━━━━━ DATA EXCERPTS ━━━━━
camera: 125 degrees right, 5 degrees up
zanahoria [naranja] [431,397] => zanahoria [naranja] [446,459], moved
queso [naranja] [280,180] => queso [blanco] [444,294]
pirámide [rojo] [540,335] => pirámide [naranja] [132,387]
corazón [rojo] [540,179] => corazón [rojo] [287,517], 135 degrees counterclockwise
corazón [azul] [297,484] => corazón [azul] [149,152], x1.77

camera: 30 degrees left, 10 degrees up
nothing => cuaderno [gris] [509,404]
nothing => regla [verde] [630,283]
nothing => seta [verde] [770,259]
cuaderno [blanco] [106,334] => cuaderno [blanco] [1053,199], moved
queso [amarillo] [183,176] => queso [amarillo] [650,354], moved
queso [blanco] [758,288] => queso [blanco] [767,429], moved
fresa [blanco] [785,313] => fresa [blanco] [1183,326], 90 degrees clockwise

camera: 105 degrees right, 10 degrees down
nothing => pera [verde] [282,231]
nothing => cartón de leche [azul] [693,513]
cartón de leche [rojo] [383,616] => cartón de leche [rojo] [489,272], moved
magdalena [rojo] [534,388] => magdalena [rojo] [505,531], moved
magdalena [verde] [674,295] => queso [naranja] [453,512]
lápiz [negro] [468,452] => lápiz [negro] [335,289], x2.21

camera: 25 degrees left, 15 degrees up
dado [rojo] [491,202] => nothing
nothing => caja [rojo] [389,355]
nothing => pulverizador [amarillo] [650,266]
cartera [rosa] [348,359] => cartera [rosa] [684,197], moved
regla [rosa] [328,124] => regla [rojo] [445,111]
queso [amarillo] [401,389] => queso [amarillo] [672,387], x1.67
━━━━━
# WHAT THIS TASK INVOLVES
Reproduce the data above in full. Leave nothing out.

# RESPONSE
camera: 125 degrees right, 5 degrees up
zanahoria [naranja] [431,397] => zanahoria [naranja] [446,459], moved
queso [naranja] [280,180] => queso [blanco] [444,294]
pirámide [rojo] [540,335] => pirámide [naranja] [132,387]
corazón [rojo] [540,179] => corazón [rojo] [287,517], 135 degrees counterclockwise
corazón [azul] [297,484] => corazón [azul] [149,152], x1.77

camera: 30 degrees left, 10 degrees up
nothing => cuaderno [gris] [509,404]
nothing => regla [verde] [630,283]
nothing => seta [verde] [770,259]
cuaderno [blanco] [106,334] => cuaderno [blanco] [1053,199], moved
queso [amarillo] [183,176] => queso [amarillo] [650,354], moved
queso [blanco] [758,288] => queso [blanco] [767,429], moved
fresa [blanco] [785,313] => fresa [blanco] [1183,326], 90 degrees clockwise

camera: 105 degrees right, 10 degrees down
nothing => pera [verde] [282,231]
nothing => cartón de leche [azul] [693,513]
cartón de leche [rojo] [383,616] => cartón de leche [rojo] [489,272], moved
magdalena [rojo] [534,388] => magdalena [rojo] [505,531], moved
magdalena [verde] [674,295] => queso [naranja] [453,512]
lápiz [negro] [468,452] => lápiz [negro] [335,289], x2.21

camera: 25 degrees left, 15 degrees up
dado [rojo] [491,202] => nothing
nothing => caja [rojo] [389,355]
nothing => pulverizador [amarillo] [650,266]
cartera [rosa] [348,359] => cartera [rosa] [684,197], moved
regla [rosa] [328,124] => regla [rojo] [445,111]
queso [amarillo] [401,389] => queso [amarillo] [672,387], x1.67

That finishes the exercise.